GOAL OF THE EXERCISE -
Nothing outside the range is wanted. Repeat exactly the lines below from the one with "SW1: none -> switch (5V, USER)" through the one with "C203: 330nF (DGND, VA)".

(PROVIDED DATA)

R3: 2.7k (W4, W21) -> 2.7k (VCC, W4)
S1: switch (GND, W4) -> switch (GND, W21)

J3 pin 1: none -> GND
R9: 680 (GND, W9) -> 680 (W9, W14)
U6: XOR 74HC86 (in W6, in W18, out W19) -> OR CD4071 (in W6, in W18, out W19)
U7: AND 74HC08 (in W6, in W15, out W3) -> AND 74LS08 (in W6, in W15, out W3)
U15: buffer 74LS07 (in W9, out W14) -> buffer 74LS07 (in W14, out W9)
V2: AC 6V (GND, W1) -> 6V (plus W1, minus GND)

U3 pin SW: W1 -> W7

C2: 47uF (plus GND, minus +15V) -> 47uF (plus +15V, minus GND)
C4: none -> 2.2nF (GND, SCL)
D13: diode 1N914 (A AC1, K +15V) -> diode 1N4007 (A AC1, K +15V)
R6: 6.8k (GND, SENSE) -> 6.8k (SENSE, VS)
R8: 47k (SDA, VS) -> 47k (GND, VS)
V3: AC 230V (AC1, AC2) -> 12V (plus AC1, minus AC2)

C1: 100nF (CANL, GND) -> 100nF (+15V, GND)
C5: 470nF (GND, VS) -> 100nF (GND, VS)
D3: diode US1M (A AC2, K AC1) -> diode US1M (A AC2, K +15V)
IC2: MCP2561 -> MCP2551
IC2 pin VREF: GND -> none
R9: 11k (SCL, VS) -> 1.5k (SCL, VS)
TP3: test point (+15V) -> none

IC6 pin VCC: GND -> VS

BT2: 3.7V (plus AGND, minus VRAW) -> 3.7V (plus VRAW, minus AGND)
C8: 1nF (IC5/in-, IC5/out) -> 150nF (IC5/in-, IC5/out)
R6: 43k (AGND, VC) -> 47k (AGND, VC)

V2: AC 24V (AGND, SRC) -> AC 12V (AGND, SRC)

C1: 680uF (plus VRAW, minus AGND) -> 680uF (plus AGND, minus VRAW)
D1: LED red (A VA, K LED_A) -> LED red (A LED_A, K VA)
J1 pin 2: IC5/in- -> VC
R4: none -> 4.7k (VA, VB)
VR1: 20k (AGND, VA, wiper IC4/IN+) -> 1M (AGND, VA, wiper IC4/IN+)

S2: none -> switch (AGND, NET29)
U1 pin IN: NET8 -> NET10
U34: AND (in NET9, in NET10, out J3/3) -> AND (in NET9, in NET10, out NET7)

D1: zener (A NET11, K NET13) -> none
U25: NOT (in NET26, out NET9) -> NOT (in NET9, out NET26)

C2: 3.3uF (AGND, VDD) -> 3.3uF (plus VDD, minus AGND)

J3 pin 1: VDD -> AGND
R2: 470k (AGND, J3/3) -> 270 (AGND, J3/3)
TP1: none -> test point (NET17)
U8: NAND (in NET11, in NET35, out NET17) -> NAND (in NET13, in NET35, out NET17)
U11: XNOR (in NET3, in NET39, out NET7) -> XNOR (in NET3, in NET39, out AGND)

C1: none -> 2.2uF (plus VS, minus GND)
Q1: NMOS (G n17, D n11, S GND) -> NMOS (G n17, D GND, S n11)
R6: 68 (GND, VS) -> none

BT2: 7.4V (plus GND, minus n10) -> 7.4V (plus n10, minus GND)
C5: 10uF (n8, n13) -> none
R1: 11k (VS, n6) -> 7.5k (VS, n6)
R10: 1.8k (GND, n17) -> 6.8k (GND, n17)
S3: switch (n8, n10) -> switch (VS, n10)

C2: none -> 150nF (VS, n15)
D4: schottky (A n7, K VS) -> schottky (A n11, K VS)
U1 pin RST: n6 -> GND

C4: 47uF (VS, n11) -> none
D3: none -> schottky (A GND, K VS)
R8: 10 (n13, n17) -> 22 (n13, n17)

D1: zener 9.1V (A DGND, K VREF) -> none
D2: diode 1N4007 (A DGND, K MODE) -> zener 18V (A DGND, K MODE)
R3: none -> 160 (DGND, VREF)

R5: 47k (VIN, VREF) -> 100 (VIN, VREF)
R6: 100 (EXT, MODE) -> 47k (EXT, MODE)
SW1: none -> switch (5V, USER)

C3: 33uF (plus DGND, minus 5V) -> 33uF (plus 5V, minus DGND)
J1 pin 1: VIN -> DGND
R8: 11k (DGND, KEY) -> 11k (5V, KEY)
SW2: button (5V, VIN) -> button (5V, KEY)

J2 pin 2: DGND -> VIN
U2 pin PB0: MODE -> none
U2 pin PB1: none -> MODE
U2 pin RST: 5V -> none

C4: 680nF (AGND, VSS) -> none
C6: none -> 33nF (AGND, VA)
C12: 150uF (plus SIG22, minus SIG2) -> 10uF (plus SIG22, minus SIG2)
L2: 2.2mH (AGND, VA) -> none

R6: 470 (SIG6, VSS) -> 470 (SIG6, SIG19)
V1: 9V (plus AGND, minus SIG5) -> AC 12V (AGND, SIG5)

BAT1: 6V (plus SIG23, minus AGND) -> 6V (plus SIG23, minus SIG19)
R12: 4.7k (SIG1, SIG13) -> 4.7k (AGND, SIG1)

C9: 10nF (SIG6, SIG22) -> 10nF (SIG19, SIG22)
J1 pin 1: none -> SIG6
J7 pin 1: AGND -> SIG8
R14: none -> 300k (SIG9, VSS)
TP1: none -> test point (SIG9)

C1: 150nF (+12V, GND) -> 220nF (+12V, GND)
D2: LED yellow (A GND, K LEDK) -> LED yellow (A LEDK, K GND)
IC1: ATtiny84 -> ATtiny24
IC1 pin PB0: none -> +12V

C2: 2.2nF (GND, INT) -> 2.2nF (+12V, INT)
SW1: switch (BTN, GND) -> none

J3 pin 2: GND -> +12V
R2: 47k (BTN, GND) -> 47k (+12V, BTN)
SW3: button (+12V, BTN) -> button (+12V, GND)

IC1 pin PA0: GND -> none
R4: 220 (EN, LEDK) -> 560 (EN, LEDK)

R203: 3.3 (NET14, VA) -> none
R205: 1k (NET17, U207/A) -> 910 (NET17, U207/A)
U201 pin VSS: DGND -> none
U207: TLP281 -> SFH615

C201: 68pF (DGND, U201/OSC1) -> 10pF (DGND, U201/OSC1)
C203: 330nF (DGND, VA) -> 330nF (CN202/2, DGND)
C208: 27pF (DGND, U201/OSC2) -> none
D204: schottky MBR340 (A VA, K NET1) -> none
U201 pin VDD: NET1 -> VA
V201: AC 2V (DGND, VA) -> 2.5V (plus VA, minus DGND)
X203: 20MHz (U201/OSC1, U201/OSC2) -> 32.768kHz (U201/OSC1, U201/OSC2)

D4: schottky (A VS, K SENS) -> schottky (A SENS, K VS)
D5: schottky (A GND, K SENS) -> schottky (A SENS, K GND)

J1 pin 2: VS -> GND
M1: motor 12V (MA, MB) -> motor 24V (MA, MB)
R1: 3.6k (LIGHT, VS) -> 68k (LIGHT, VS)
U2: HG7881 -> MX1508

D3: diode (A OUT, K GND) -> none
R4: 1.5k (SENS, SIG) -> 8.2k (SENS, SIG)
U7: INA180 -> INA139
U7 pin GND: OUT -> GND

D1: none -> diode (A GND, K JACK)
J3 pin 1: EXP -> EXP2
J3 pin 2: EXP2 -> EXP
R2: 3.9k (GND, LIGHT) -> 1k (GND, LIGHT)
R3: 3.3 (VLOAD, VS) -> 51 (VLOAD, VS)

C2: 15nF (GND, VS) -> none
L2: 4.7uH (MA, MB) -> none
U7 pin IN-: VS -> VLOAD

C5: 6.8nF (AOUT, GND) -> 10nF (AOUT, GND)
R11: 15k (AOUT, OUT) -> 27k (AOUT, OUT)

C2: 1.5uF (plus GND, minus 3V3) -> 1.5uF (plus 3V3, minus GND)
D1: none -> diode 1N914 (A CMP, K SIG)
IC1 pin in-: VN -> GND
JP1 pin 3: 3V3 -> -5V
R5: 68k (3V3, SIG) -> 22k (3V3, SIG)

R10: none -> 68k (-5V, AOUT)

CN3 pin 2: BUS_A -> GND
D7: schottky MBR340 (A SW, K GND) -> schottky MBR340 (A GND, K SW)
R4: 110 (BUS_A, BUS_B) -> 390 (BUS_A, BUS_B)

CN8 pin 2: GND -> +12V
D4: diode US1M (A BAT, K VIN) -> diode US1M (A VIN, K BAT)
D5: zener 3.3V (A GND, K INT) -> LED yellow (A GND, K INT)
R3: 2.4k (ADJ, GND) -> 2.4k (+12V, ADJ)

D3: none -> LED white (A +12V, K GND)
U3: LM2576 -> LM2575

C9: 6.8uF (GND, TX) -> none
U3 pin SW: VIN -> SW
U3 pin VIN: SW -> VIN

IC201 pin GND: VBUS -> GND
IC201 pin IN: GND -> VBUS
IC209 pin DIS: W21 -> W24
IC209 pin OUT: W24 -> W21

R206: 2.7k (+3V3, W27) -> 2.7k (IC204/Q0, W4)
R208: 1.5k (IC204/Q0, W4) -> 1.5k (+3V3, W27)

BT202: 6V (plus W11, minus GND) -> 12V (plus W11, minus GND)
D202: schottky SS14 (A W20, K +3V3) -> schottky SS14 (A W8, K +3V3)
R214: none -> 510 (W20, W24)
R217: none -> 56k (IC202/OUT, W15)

(End PROVIDED DATA)

ANSWER TO THE PROBLEM -
SW1: none -> switch (5V, USER)

C3: 33uF (plus DGND, minus 5V) -> 33uF (plus 5V, minus DGND)
J1 pin 1: VIN -> DGND
R8: 11k (DGND, KEY) -> 11k (5V, KEY)
SW2: button (5V, VIN) -> button (5V, KEY)

J2 pin 2: DGND -> VIN
U2 pin PB0: MODE -> none
U2 pin PB1: none -> MODE
U2 pin RST: 5V -> none

C4: 680nF (AGND, VSS) -> none
C6: none -> 33nF (AGND, VA)
C12: 150uF (plus SIG22, minus SIG2) -> 10uF (plus SIG22, minus SIG2)
L2: 2.2mH (AGND, VA) -> none

R6: 470 (SIG6, VSS) -> 470 (SIG6, SIG19)
V1: 9V (plus AGND, minus SIG5) -> AC 12V (AGND, SIG5)

BAT1: 6V (plus SIG23, minus AGND) -> 6V (plus SIG23, minus SIG19)
R12: 4.7k (SIG1, SIG13) -> 4.7k (AGND, SIG1)

C9: 10nF (SIG6, SIG22) -> 10nF (SIG19, SIG22)
J1 pin 1: none -> SIG6
J7 pin 1: AGND -> SIG8
R14: none -> 300k (SIG9, VSS)
TP1: none -> test point (SIG9)

C1: 150nF (+12V, GND) -> 220nF (+12V, GND)
D2: LED yellow (A GND, K LEDK) -> LED yellow (A LEDK, K GND)
IC1: ATtiny84 -> ATtiny24
IC1 pin PB0: none -> +12V

C2: 2.2nF (GND, INT) -> 2.2nF (+12V, INT)
SW1: switch (BTN, GND) -> none

J3 pin 2: GND -> +12V
R2: 47k (BTN, GND) -> 47k (+12V, BTN)
SW3: button (+12V, BTN) -> button (+12V, GND)

IC1 pin PA0: GND -> none
R4: 220 (EN, LEDK) -> 560 (EN, LEDK)

R203: 3.3 (NET14, VA) -> none
R205: 1k (NET17, U207/A) -> 910 (NET17, U207/A)
U201 pin VSS: DGND -> none
U207: TLP281 -> SFH615

C201: 68pF (DGND, U201/OSC1) -> 10pF (DGND, U201/OSC1)
C203: 330nF (DGND, VA) -> 330nF (CN202/2, DGND)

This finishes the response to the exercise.